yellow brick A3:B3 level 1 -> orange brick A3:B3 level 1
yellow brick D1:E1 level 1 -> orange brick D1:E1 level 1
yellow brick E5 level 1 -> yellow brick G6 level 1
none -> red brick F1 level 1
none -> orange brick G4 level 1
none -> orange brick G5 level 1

________________

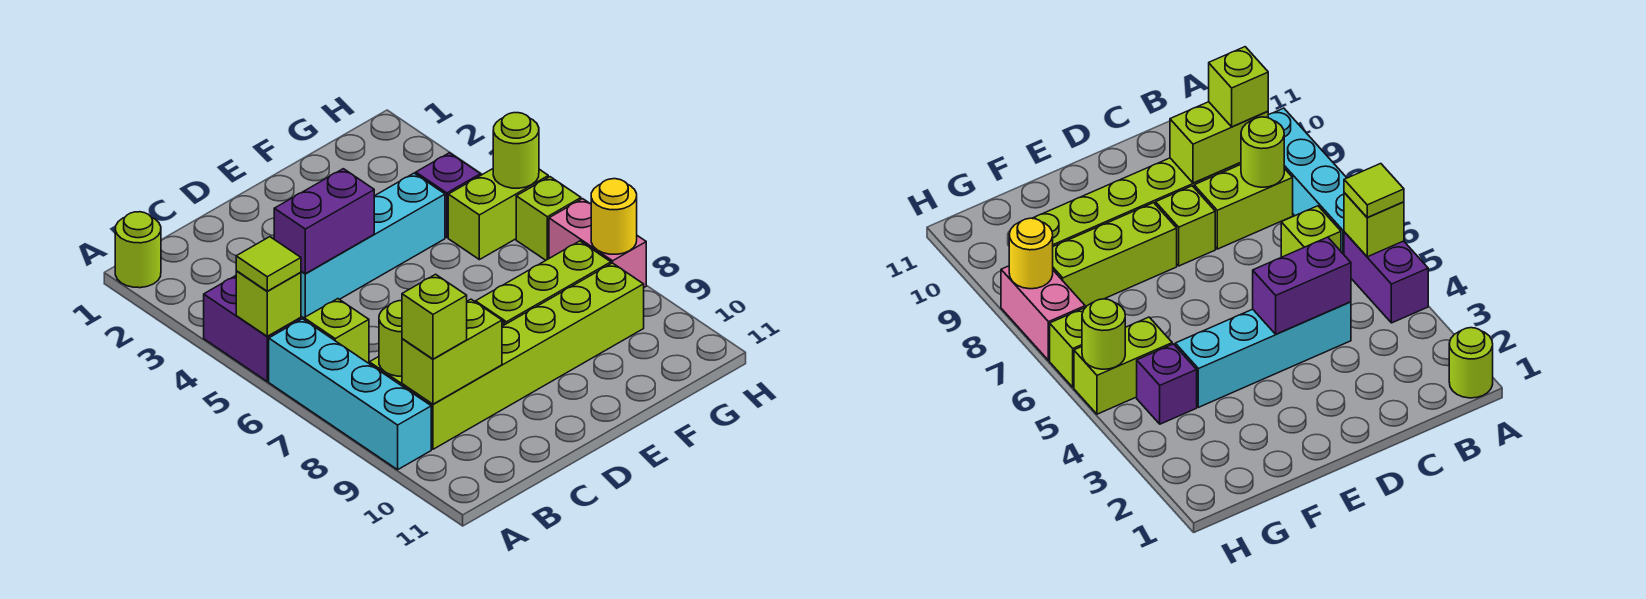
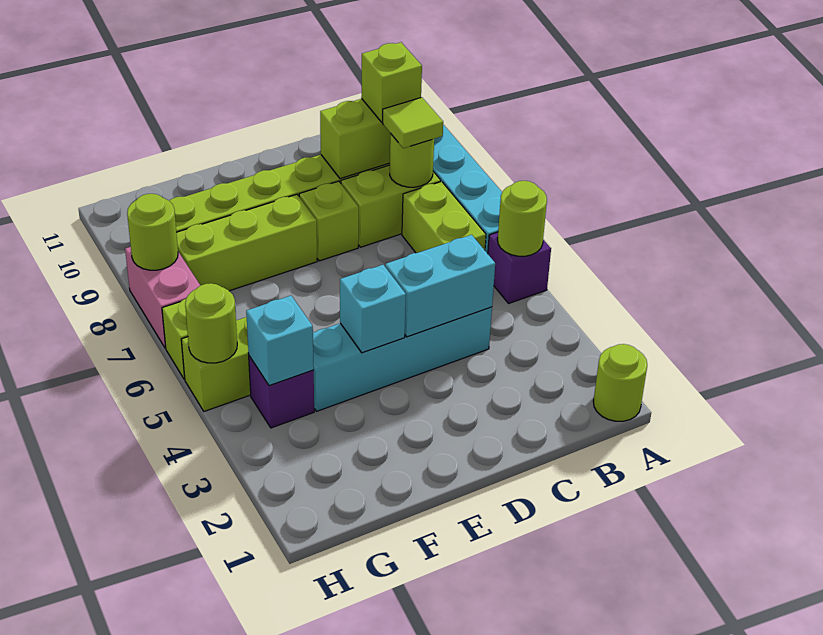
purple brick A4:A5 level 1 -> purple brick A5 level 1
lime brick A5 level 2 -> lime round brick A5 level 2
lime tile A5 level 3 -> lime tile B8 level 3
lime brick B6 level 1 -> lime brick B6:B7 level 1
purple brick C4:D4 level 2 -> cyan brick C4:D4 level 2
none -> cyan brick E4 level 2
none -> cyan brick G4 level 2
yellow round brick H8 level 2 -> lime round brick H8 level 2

________________

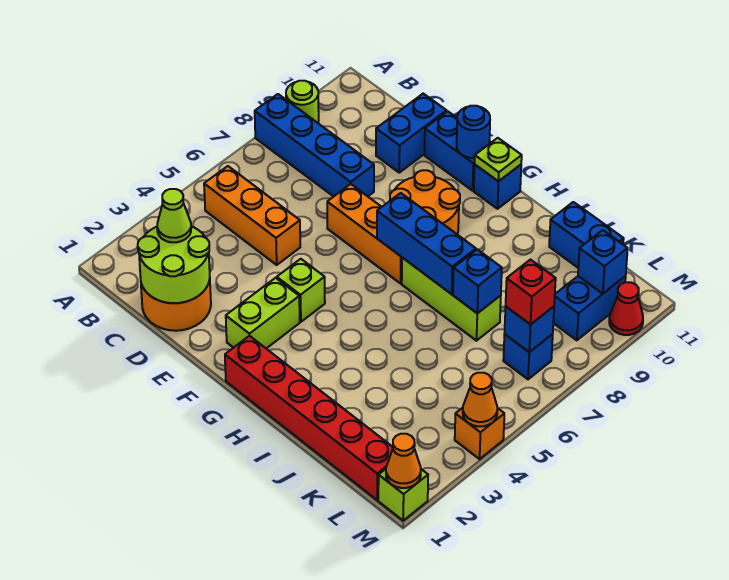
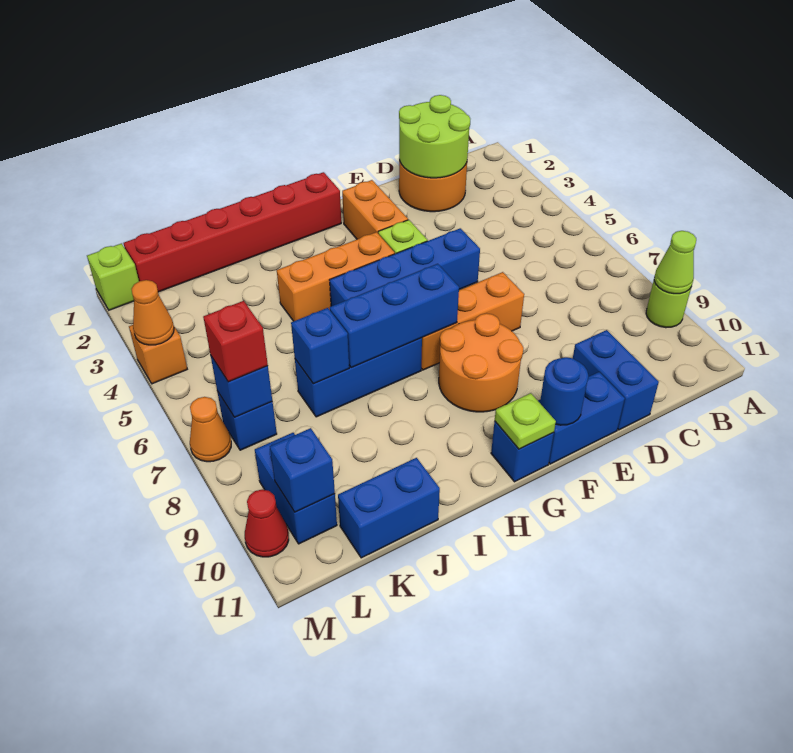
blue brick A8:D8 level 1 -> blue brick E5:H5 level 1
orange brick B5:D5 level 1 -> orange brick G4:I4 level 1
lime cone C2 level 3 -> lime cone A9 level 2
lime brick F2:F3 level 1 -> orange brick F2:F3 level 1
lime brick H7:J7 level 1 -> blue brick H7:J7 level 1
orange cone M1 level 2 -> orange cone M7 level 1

________________

• REQUIRED WORK:
Would you copy every line of the entries in which "round" appears?

• RESPONSE TO THIS TASK:
lime brick A5 level 2 -> lime round brick A5 level 2
yellow round brick H8 level 2 -> lime round brick H8 level 2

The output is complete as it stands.